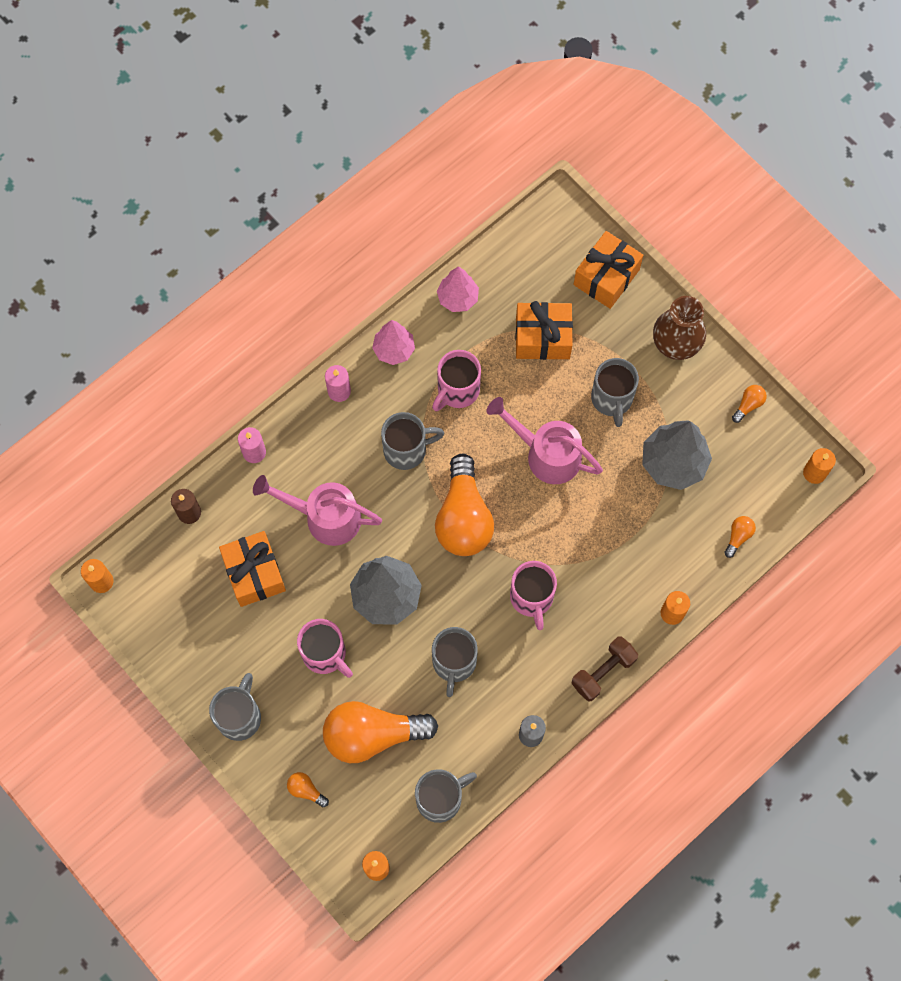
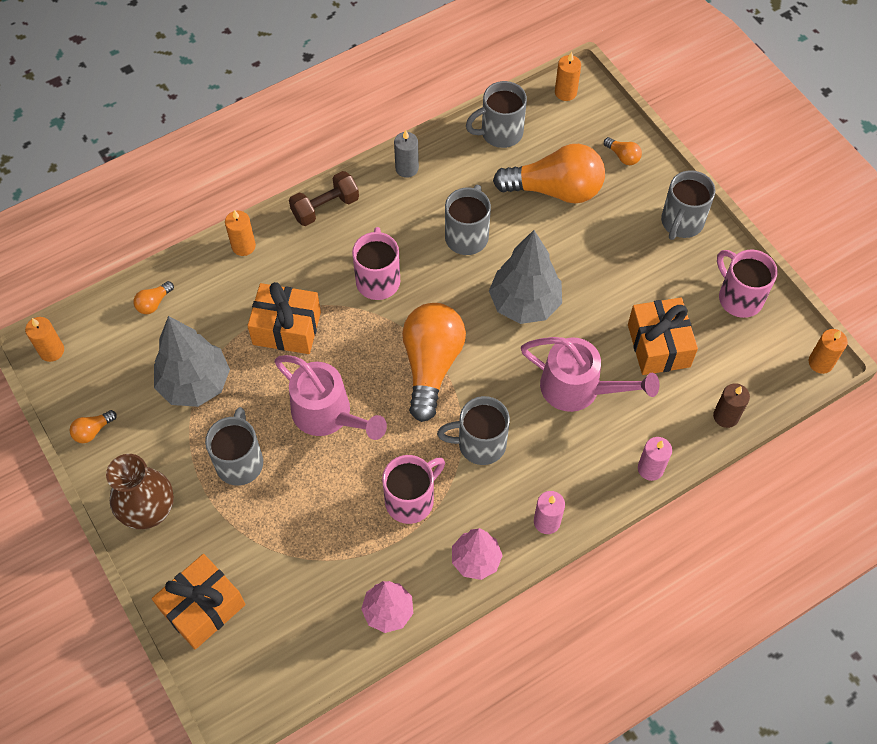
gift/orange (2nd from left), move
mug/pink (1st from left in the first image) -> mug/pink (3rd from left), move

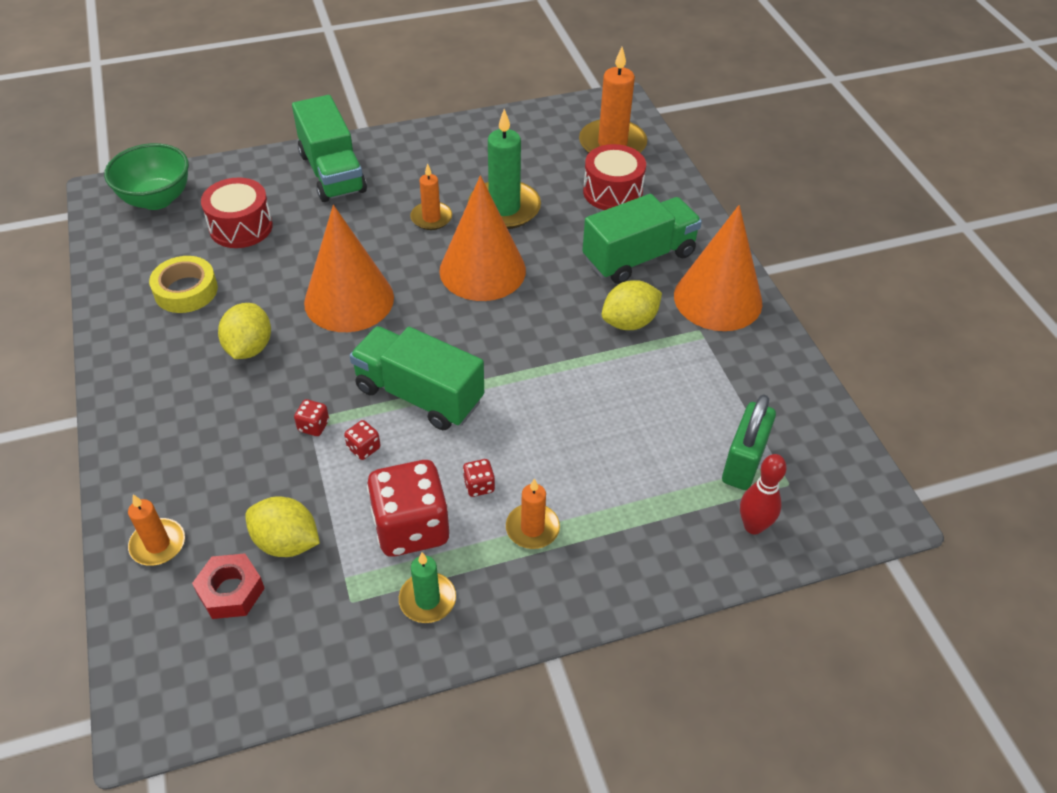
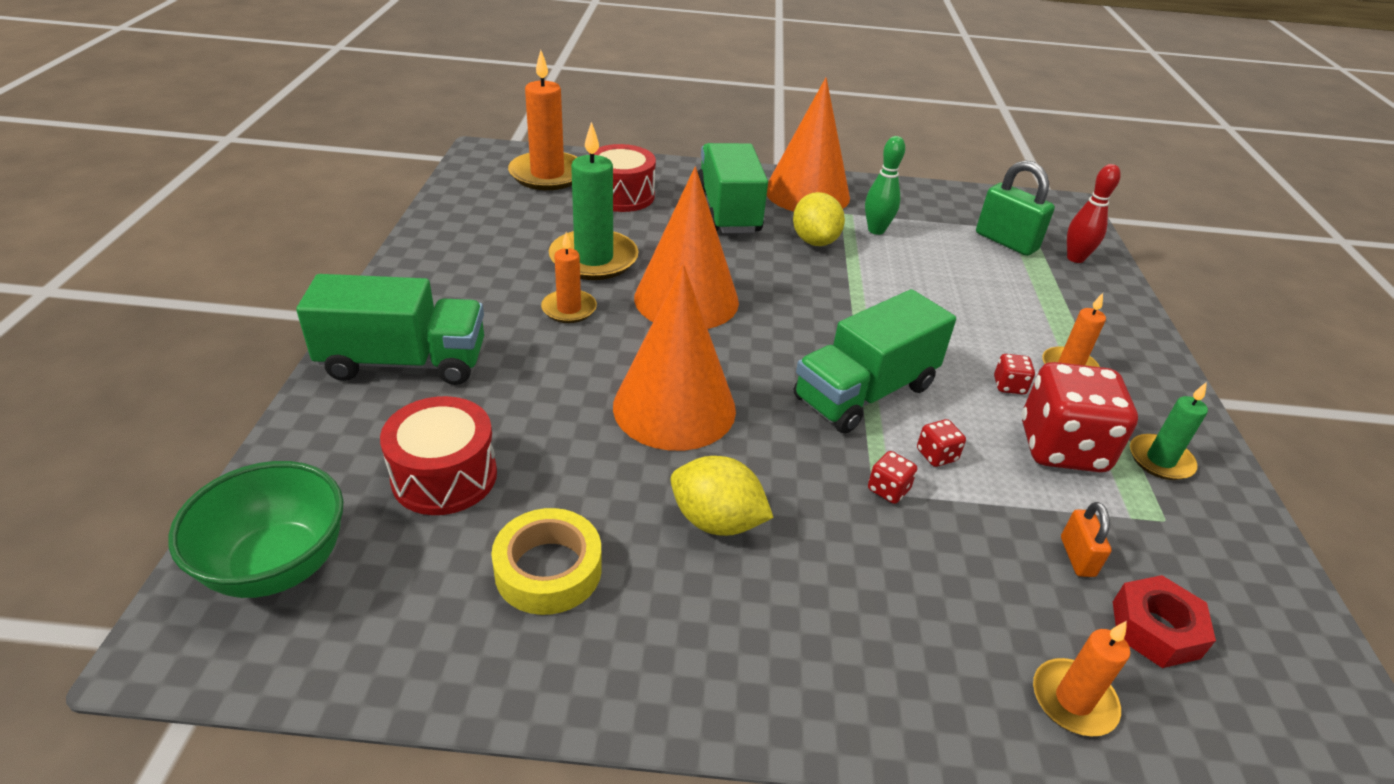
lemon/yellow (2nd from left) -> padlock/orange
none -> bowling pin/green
• • • • •
- [What the task asks]:
Print the listing exactly, images excluded.

- [Output]:
gift/orange (2nd from left), move
mug/pink (1st from left in the first image) -> mug/pink (3rd from left), move

lemon/yellow (2nd from left) -> padlock/orange
none -> bowling pin/green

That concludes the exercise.